_WHAT YOU NEED TO DO_
Below is a listing. Quote from it, exactly, the lines from the one containing "camera: 45 degrees left, 10 degrees down" down to the one containing "pink strawberry [198,456,301,568]", both ends included, and nothing else.

_MATERIAL SUPPLIED_
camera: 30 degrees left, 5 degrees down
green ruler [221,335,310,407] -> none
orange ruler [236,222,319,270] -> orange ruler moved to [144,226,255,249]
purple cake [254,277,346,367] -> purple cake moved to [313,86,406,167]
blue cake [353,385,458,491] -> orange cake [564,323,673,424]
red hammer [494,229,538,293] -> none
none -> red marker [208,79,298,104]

...

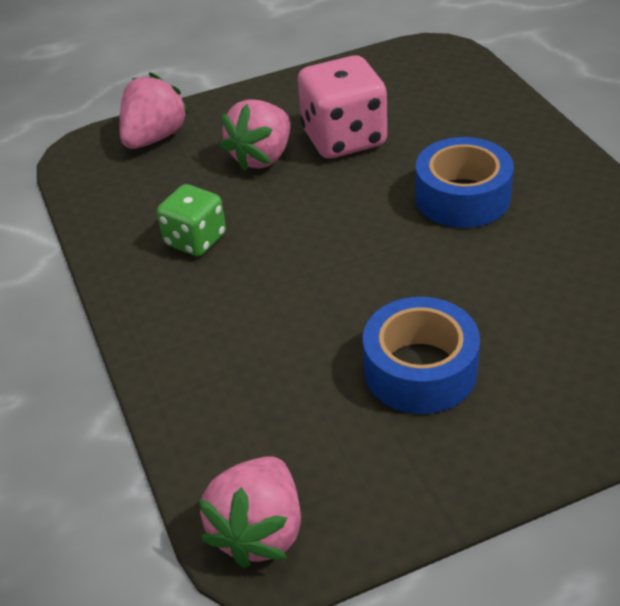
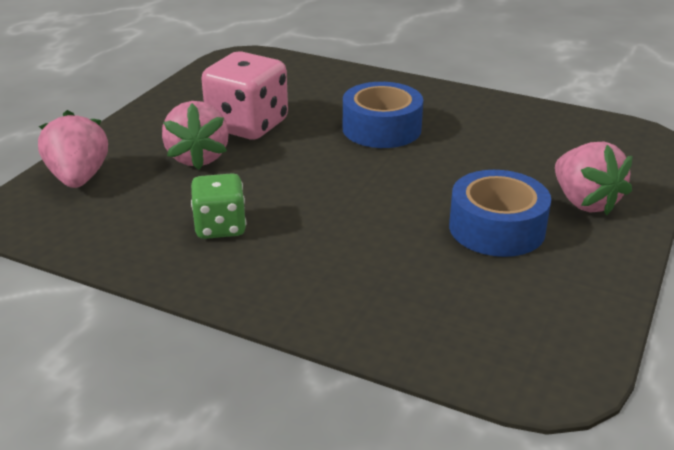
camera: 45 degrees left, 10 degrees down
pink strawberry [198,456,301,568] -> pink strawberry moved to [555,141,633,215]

_TASK ANSWER_
camera: 45 degrees left, 10 degrees down
pink strawberry [198,456,301,568] -> pink strawberry moved to [555,141,633,215]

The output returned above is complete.